[Records contained in a dataset]
▶

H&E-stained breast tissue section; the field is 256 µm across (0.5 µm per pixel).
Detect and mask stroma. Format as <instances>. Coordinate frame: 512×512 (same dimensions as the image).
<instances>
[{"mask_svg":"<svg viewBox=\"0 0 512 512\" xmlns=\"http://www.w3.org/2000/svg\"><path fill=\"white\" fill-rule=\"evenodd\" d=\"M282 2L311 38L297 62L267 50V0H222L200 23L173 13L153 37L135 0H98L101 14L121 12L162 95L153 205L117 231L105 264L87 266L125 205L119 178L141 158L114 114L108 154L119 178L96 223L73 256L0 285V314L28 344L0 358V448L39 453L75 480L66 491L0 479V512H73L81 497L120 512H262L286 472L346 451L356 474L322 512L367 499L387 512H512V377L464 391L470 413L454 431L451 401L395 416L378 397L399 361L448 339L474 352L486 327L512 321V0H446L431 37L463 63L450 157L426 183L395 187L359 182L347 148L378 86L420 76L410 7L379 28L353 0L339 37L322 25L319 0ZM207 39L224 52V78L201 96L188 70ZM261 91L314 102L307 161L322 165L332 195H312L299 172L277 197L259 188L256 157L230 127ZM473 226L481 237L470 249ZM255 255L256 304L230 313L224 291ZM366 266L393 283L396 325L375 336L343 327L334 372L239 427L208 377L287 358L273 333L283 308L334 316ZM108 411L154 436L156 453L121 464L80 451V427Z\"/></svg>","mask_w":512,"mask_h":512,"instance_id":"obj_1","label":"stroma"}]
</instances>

◀
▶

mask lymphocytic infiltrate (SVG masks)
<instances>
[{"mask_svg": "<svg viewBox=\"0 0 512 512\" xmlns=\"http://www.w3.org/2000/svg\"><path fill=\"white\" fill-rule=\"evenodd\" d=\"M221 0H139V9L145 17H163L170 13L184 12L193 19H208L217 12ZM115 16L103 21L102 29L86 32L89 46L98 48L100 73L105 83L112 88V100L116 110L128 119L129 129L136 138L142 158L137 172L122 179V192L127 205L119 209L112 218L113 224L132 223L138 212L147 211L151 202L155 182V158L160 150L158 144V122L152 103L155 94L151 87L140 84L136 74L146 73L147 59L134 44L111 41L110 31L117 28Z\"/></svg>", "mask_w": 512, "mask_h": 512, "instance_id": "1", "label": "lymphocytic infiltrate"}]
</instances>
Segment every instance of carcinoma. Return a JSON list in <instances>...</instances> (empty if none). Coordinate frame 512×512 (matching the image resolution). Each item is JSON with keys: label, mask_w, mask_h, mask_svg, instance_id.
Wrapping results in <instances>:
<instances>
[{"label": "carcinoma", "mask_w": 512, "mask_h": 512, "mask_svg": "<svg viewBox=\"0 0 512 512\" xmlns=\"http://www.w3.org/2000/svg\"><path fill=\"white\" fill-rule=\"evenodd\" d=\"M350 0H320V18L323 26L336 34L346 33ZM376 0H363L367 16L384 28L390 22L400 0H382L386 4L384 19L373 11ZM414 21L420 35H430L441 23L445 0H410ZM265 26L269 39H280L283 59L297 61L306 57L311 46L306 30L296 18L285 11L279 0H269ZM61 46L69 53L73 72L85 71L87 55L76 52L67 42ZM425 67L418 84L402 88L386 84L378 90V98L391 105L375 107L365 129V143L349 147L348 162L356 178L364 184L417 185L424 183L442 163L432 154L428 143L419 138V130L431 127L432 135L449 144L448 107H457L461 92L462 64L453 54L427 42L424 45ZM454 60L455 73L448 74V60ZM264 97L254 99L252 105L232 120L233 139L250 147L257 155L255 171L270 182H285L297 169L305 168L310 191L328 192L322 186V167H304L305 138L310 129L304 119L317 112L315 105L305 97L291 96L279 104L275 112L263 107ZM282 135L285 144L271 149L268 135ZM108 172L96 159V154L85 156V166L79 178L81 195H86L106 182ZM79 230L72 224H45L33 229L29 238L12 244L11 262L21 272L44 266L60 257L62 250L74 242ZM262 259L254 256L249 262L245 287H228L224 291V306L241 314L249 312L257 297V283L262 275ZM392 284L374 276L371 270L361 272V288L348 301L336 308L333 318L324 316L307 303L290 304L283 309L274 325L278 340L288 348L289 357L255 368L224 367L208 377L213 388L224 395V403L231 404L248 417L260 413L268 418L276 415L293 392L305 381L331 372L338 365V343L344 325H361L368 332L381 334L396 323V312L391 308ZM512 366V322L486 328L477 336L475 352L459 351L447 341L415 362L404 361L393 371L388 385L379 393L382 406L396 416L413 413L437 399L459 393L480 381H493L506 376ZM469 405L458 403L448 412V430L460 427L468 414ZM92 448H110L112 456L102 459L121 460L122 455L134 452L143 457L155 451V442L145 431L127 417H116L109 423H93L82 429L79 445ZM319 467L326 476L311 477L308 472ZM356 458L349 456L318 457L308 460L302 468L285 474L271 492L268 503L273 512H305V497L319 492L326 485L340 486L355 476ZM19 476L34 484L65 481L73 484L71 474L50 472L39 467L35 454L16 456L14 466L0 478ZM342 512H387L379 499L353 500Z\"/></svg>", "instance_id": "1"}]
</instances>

◀
▶

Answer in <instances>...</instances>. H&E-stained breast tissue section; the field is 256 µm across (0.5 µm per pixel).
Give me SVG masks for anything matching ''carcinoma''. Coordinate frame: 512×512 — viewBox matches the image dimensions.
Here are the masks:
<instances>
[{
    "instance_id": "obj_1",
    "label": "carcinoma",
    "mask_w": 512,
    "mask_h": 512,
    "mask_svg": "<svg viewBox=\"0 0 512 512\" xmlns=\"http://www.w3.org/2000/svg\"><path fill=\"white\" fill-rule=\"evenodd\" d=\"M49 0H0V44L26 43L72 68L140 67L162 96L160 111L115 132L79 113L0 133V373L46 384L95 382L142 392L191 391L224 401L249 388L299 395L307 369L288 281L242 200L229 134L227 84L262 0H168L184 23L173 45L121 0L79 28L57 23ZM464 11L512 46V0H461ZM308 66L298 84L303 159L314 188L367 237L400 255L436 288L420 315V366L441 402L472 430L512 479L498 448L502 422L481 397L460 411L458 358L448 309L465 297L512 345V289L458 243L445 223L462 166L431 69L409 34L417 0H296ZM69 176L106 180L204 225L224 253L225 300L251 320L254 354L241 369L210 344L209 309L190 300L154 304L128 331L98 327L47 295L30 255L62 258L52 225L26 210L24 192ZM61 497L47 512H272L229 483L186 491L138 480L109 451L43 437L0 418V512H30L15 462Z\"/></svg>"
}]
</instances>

◀

## Exercise aim
Among these entries, how many lines include the string "field"? Reply with the number by itself.

## Complete answer
2